== WHAT THIS TASK INVOLVES ==
Go to the line below containing "IC202: MCP2551 -> SN65HVD230" and print exactly from there through the line containing "C206: 150nF (N16, VA) -> none", both included. Print nothing else.

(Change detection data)
+ + +
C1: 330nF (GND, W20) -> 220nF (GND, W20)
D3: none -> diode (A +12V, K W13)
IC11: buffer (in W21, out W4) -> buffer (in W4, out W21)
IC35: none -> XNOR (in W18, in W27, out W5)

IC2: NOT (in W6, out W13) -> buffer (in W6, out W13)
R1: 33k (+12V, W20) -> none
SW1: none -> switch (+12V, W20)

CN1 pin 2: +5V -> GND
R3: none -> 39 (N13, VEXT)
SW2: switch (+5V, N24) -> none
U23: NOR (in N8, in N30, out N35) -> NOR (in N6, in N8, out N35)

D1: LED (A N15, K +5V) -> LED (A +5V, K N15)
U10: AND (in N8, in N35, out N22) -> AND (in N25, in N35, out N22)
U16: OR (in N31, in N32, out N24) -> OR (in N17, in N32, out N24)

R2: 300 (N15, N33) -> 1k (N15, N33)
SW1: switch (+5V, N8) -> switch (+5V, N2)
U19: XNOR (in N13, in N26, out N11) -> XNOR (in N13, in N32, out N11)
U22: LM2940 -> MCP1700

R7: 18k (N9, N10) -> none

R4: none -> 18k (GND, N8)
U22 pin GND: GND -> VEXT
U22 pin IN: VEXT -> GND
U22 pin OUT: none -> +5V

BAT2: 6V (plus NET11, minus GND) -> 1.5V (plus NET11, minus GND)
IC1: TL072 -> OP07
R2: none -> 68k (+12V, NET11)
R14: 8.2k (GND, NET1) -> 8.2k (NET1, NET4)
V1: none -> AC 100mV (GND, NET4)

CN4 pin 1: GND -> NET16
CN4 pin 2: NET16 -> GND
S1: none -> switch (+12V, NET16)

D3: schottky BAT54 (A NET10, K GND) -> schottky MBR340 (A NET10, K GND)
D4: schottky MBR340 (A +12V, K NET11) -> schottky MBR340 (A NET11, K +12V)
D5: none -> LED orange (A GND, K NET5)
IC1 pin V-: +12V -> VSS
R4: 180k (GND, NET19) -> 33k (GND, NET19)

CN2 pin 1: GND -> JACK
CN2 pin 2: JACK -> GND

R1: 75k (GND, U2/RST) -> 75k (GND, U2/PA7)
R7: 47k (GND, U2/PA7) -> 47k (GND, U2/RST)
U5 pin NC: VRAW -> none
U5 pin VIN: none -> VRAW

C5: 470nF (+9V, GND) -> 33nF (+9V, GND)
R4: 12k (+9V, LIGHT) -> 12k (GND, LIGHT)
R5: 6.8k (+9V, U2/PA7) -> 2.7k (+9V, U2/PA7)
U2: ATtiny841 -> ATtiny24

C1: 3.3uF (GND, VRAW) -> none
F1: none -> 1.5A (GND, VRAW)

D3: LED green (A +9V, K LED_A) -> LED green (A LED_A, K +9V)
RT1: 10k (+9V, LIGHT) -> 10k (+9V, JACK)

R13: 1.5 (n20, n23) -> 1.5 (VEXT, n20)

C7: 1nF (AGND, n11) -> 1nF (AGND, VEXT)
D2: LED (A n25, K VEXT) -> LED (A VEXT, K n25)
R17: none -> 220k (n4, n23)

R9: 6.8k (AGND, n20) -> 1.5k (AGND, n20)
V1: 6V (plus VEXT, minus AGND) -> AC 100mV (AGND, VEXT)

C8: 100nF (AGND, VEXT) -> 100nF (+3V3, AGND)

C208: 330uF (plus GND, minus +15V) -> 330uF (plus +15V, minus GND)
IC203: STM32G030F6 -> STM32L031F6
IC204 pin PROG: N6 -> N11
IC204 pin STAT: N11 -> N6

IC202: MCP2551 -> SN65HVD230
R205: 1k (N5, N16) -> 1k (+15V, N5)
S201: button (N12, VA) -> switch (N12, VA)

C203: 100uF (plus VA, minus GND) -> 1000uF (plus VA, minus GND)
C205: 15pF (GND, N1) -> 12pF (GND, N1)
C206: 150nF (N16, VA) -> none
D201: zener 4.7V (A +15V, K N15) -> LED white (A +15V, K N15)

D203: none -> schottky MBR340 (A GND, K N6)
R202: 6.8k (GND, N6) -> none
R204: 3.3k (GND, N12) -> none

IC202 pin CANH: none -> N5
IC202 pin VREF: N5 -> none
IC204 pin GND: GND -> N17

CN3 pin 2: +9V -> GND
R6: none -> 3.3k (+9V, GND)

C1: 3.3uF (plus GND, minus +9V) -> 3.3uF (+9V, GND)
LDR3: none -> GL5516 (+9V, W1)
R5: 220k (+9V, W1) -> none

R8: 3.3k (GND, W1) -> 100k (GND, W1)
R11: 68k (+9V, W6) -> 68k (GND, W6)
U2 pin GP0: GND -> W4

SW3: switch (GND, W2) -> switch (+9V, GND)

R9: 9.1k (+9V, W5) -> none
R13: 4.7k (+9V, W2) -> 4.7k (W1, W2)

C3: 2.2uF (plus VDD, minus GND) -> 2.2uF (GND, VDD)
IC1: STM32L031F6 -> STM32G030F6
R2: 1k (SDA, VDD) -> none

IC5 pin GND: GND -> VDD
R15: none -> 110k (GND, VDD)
+ + +
== TASK RESULT ==
IC202: MCP2551 -> SN65HVD230
R205: 1k (N5, N16) -> 1k (+15V, N5)
S201: button (N12, VA) -> switch (N12, VA)

C203: 100uF (plus VA, minus GND) -> 1000uF (plus VA, minus GND)
C205: 15pF (GND, N1) -> 12pF (GND, N1)
C206: 150nF (N16, VA) -> none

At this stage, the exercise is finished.